→ **Supplied information**:
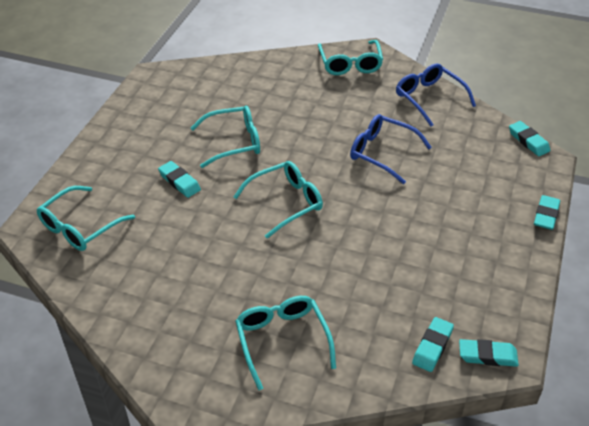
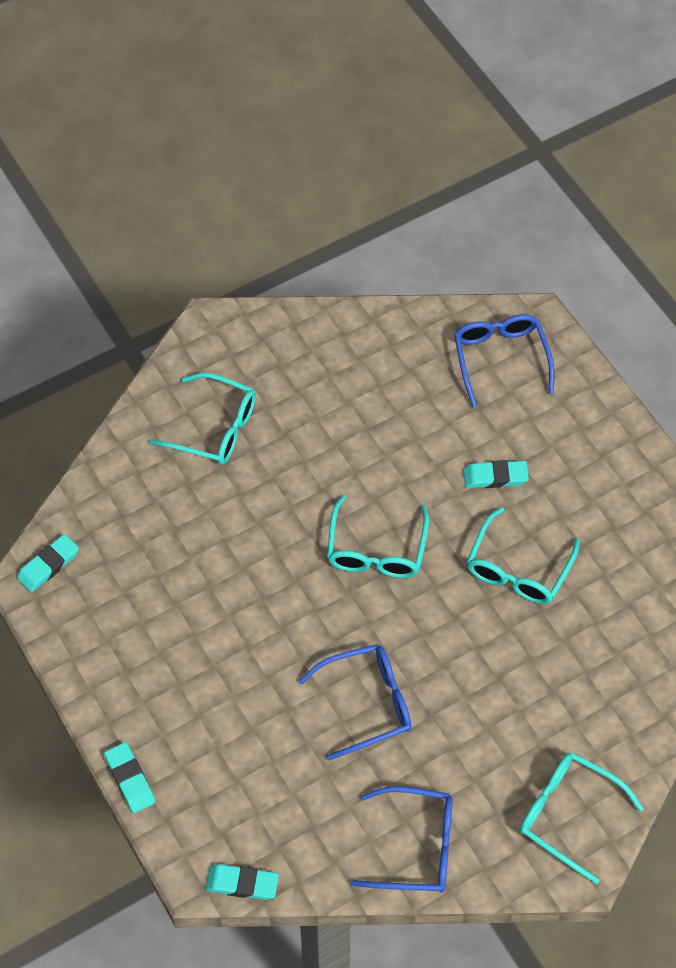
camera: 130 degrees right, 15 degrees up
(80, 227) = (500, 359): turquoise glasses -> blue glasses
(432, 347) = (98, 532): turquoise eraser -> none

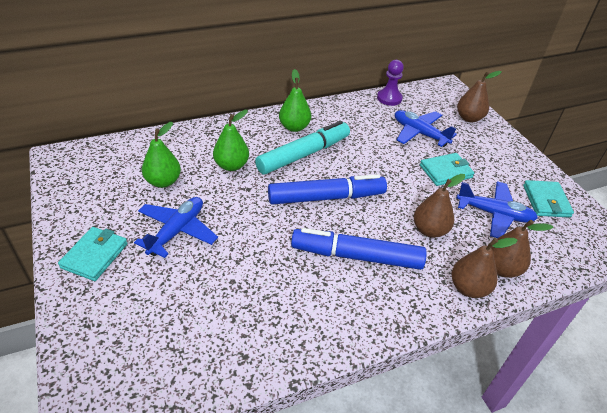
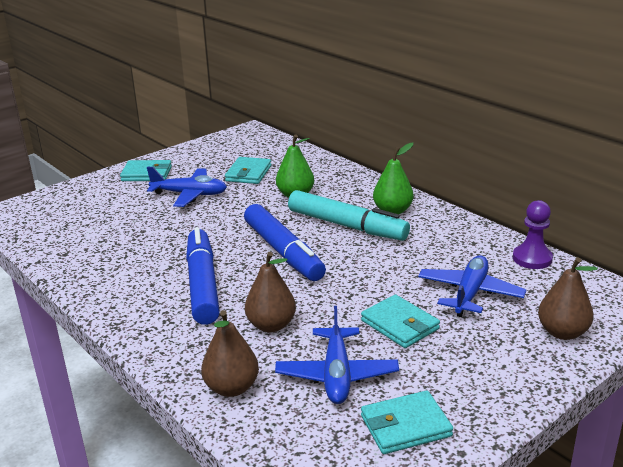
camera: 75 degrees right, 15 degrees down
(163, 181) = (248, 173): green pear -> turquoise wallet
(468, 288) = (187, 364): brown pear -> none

→ **Exercise objective**: Retype the whole listing. Keep every word exact but include no pictures.

→ **Exercise answer**:
camera: 130 degrees right, 15 degrees up
(80, 227) = (500, 359): turquoise glasses -> blue glasses
(432, 347) = (98, 532): turquoise eraser -> none

camera: 75 degrees right, 15 degrees down
(163, 181) = (248, 173): green pear -> turquoise wallet
(468, 288) = (187, 364): brown pear -> none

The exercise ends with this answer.